■ EXERCISE OBJECTIVE
Rewrite everything from the line that contains "at the left" down to the end of the rows, putting "empty space" in place of "vacant space" and leaving every other word unchanged.

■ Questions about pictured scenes

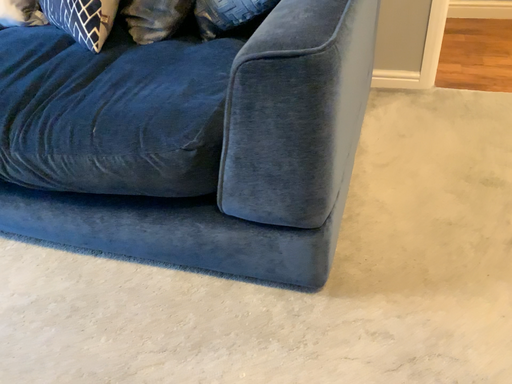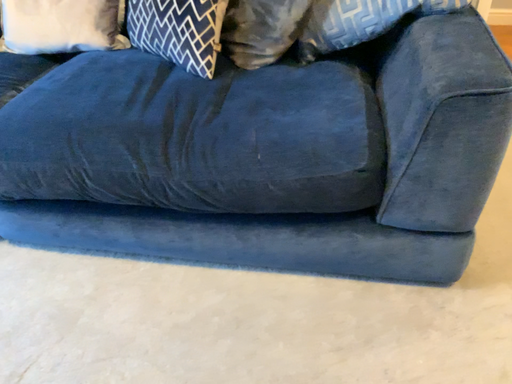
Question: Which way did the camera rotate in the video?

Choices:
 (A) rotated right
 (B) rotated left

Answer: (A)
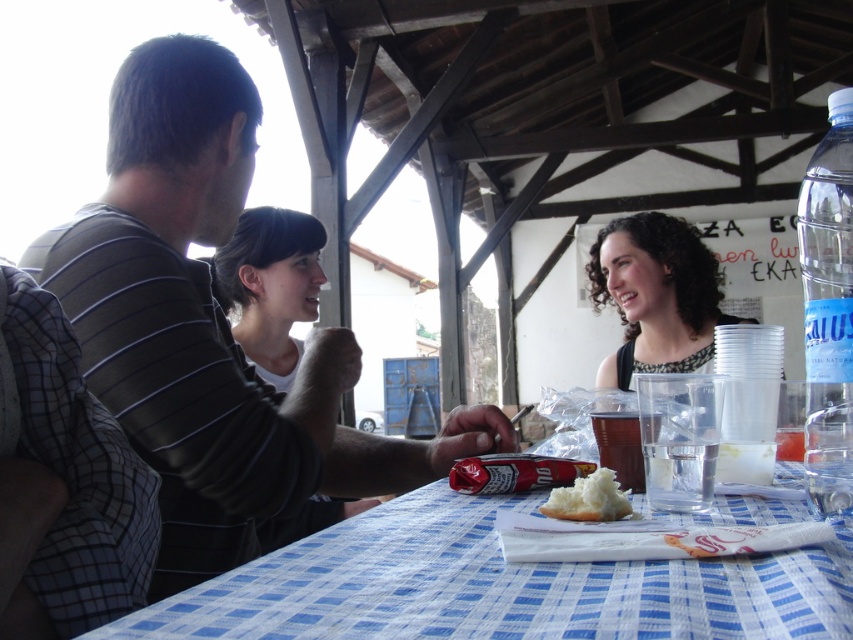
From the picture: You are a waiter at the outdoor dining area under the wooden pergola. You need to deliver a dessert to the customer with matte black hair at center. Where should you place the dessert relative to the blue checkered tablecloth at center?

The blue checkered tablecloth at center is positioned on the right side of matte black hair at center, so you should place the dessert to the left side of the blue checkered tablecloth at center to reach the customer with matte black hair at center.

You are a waiter at the outdoor dining area under the wooden pergola. You need to place a new drink order on the table. Which object, the blue checkered tablecloth at center or the translucent plastic cup at table center, should you avoid placing the drink directly on top of to prevent it from tipping over?

The translucent plastic cup at table center is taller than the blue checkered tablecloth at center, so placing the drink on the translucent plastic cup at table center might cause instability. Therefore, you should avoid placing the drink directly on the translucent plastic cup at table center to prevent it from tipping over.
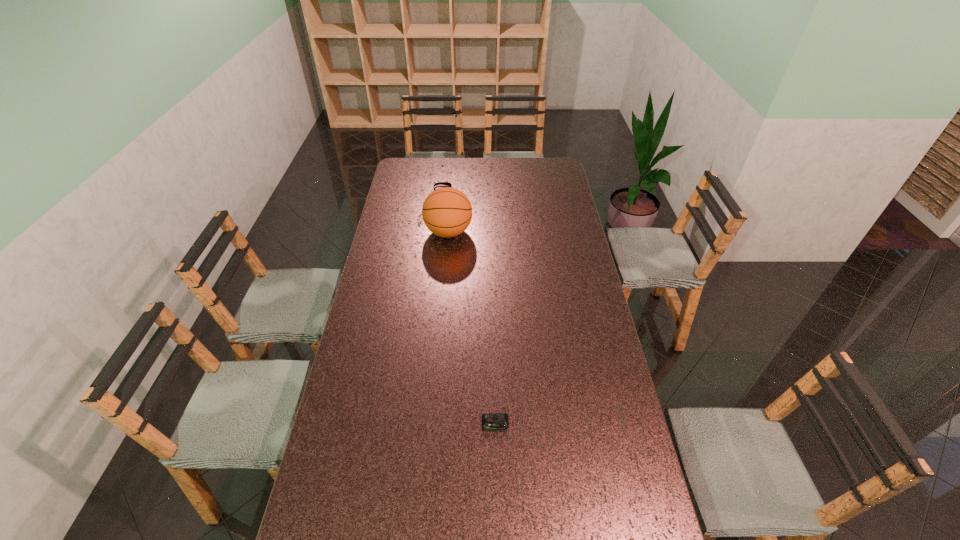
Where is `the second nearest object`? This screenshot has width=960, height=540. the second nearest object is located at coordinates (447, 212).

Image resolution: width=960 pixels, height=540 pixels. I want to click on basketball, so click(x=447, y=212).

Where is `the farthest object`? The height and width of the screenshot is (540, 960). the farthest object is located at coordinates (439, 183).

You are a GUI agent. You are given a task and a screenshot of the screen. Output one action in this format:
    pyautogui.click(x=<x>, y=<y>)
    Task: Click on the alarm clock
    The height and width of the screenshot is (540, 960).
    Given the screenshot: What is the action you would take?
    pyautogui.click(x=490, y=421)

Where is `the nearest object`? the nearest object is located at coordinates (490, 421).

At what (x,y) coordinates should I click in order to perform the action: click on vacant region located 0.250m on the front of the basketball. Please return your answer as a coordinate pair (x, y). Looking at the image, I should click on (444, 288).

This screenshot has height=540, width=960. I want to click on vacant space situated on the display of the farthest object, so click(489, 189).

You are a GUI agent. You are given a task and a screenshot of the screen. Output one action in this format:
    pyautogui.click(x=<x>, y=<y>)
    Task: Click on the vacant space located on the display of the rightmost object
    The image size is (960, 540).
    Given the screenshot: What is the action you would take?
    pyautogui.click(x=498, y=534)

In the image, there is a desktop. In order to click on vacant space at the left edge in this screenshot , I will do `click(372, 332)`.

In the image, there is a desktop. In order to click on vacant space at the right edge in this screenshot , I will do `click(566, 299)`.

■ ANSWER TO THE TASK
In the image, there is a desktop. In order to click on empty space at the left edge in this screenshot , I will do `click(372, 332)`.

In the image, there is a desktop. In order to click on empty space at the right edge in this screenshot , I will do `click(566, 299)`.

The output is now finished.